### TASK BRIEF:
Search the material and gather each line with "rouge" in it.

### ENTRIES SUPPLIED:

-- Opening Marker --

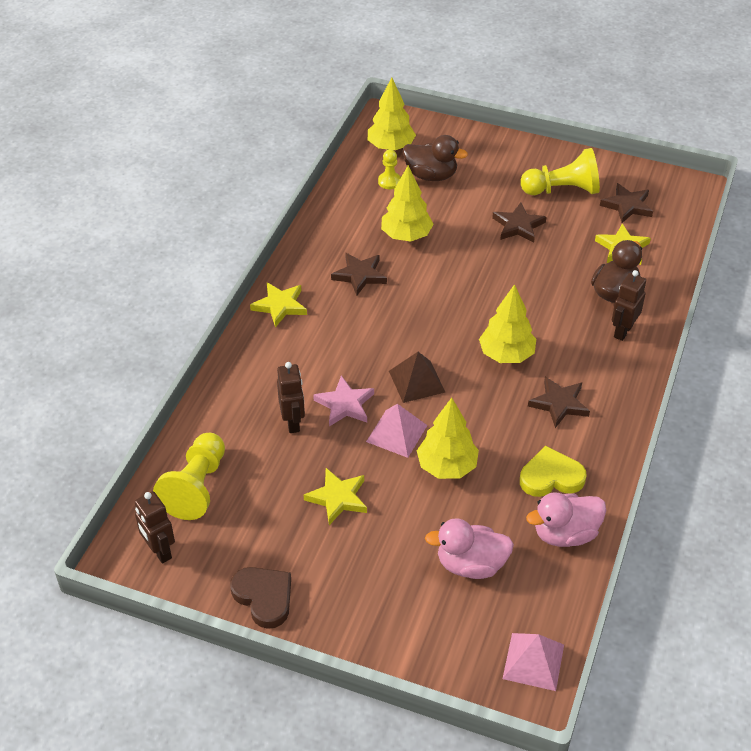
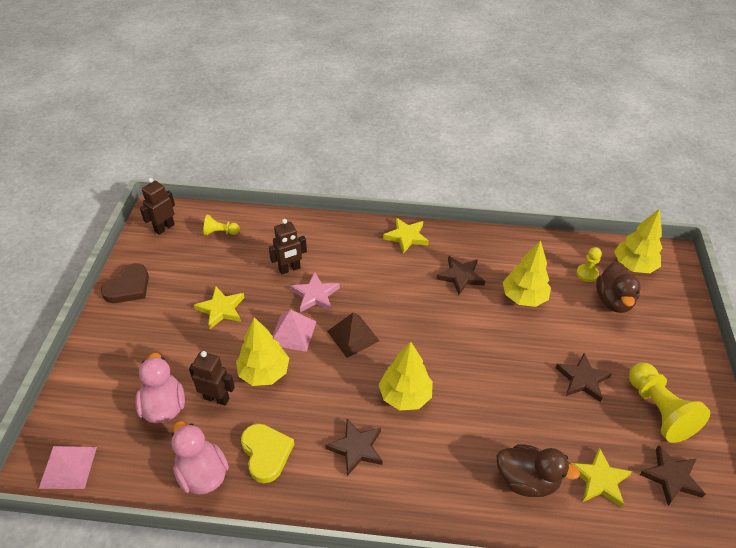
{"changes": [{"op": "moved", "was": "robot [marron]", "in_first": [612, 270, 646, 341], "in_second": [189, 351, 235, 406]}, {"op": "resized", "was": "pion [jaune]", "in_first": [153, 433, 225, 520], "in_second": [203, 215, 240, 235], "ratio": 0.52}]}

-- Closing Marker --
-- Opening Marker --

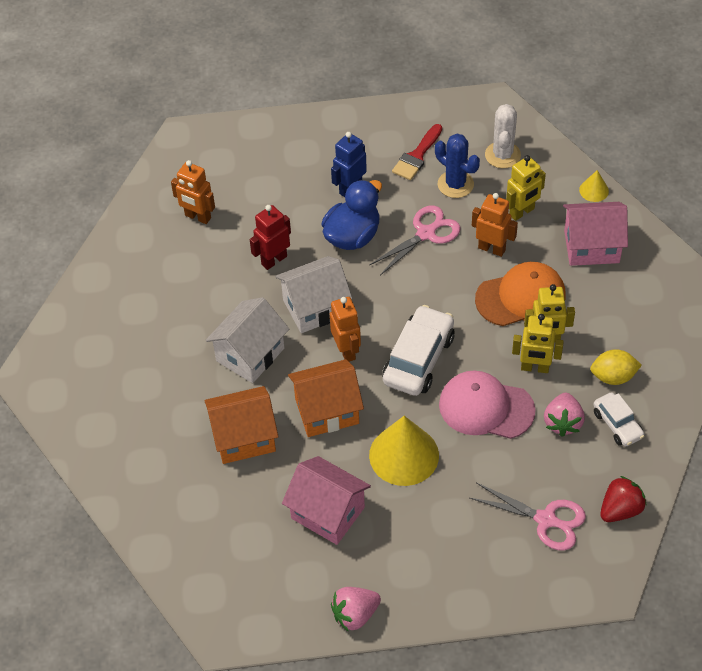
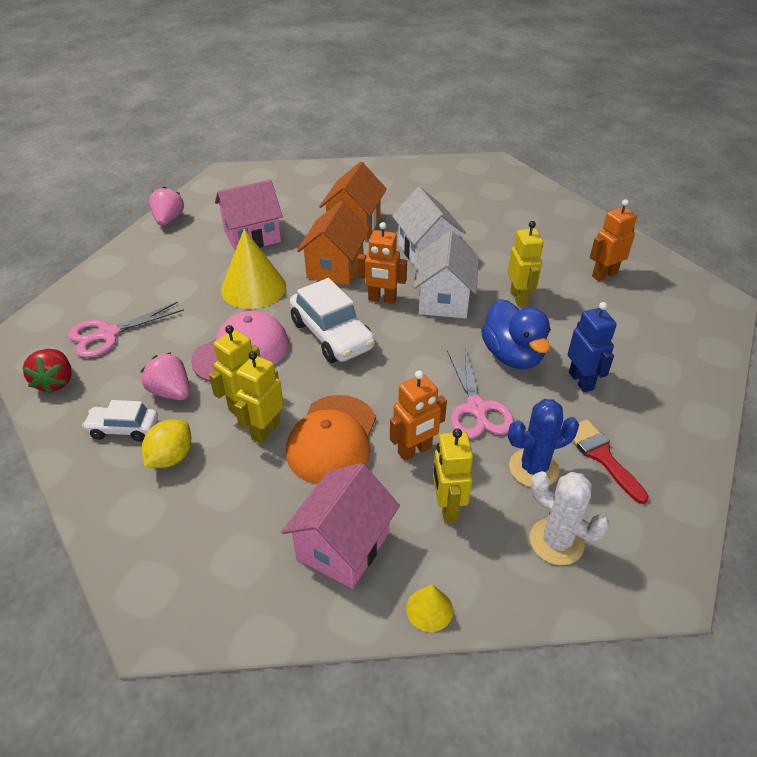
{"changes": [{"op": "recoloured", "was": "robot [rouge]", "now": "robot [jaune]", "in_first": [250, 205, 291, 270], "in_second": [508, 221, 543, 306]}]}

-- Closing Marker --
-- Opening Marker --

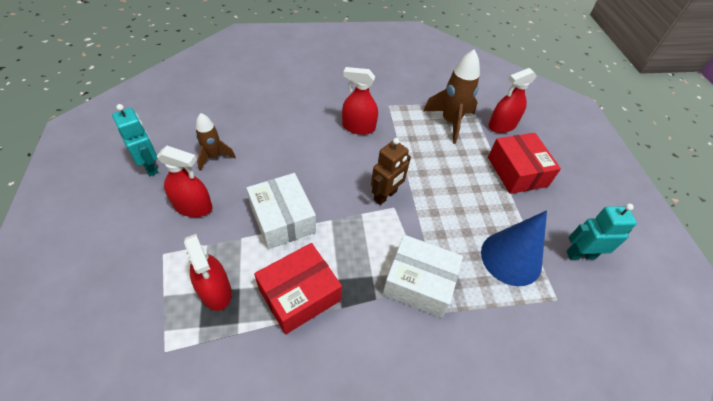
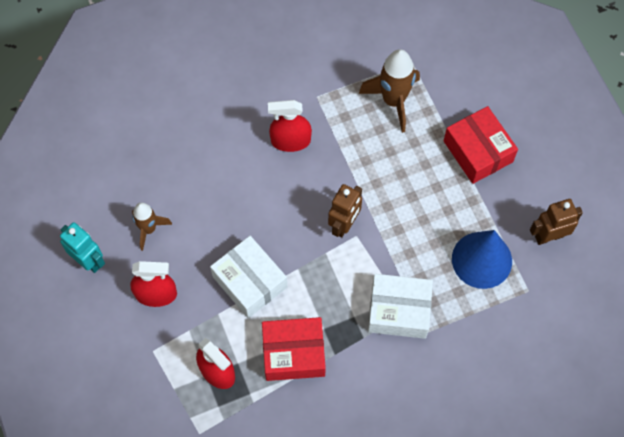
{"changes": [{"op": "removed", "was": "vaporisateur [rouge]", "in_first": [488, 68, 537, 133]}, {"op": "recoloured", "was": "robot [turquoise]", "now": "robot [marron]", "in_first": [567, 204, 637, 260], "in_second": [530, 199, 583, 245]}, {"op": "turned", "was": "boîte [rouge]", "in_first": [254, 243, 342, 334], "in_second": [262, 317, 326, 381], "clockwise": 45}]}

-- Closing Marker --

### OUTPUT BELOW:
{"changes": [{"op": "recoloured", "was": "robot [rouge]", "now": "robot [jaune]", "in_first": [250, 205, 291, 270], "in_second": [508, 221, 543, 306]}]}
{"changes": [{"op": "removed", "was": "vaporisateur [rouge]", "in_first": [488, 68, 537, 133]}, {"op": "recoloured", "was": "robot [turquoise]", "now": "robot [marron]", "in_first": [567, 204, 637, 260], "in_second": [530, 199, 583, 245]}, {"op": "turned", "was": "boîte [rouge]", "in_first": [254, 243, 342, 334], "in_second": [262, 317, 326, 381], "clockwise": 45}]}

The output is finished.